— WHAT IS BEING ASKED —
Starting from the line that holds "IC1 pin in+: BUF -> VTH", print every line through the end of the records, first and last included.

- Opening Delimiter -

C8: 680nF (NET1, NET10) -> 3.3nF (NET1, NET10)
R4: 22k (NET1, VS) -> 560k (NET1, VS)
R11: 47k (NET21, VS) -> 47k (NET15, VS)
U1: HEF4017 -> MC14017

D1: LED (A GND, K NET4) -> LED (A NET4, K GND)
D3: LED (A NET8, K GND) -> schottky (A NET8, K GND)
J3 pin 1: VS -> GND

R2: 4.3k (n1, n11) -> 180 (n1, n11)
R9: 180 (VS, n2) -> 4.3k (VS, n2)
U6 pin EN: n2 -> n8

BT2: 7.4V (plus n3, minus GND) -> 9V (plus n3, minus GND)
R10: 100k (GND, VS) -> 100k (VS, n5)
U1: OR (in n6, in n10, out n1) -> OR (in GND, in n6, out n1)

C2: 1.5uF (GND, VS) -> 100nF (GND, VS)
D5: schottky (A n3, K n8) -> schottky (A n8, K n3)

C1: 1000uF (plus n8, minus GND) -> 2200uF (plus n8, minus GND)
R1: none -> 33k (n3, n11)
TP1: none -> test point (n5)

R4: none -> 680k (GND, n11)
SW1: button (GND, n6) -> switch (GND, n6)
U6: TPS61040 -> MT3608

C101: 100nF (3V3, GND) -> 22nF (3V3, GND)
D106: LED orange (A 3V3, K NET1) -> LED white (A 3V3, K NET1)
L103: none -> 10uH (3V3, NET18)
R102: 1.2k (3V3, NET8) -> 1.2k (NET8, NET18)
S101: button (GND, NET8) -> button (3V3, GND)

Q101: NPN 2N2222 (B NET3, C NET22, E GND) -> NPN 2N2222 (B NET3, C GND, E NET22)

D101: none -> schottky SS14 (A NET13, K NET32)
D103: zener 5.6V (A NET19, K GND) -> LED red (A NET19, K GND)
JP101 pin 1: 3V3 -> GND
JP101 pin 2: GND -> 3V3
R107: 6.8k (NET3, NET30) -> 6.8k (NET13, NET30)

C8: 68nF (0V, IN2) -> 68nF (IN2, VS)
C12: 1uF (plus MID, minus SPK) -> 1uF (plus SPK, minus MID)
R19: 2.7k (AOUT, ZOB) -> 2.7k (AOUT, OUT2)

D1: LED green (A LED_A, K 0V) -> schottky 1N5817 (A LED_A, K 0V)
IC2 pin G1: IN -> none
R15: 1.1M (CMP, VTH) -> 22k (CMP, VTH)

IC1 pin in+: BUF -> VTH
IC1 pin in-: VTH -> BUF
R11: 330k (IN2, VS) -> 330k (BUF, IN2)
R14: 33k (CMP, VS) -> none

- Closing Delimiter -

— EXERCISE RESULT —
IC1 pin in+: BUF -> VTH
IC1 pin in-: VTH -> BUF
R11: 330k (IN2, VS) -> 330k (BUF, IN2)
R14: 33k (CMP, VS) -> none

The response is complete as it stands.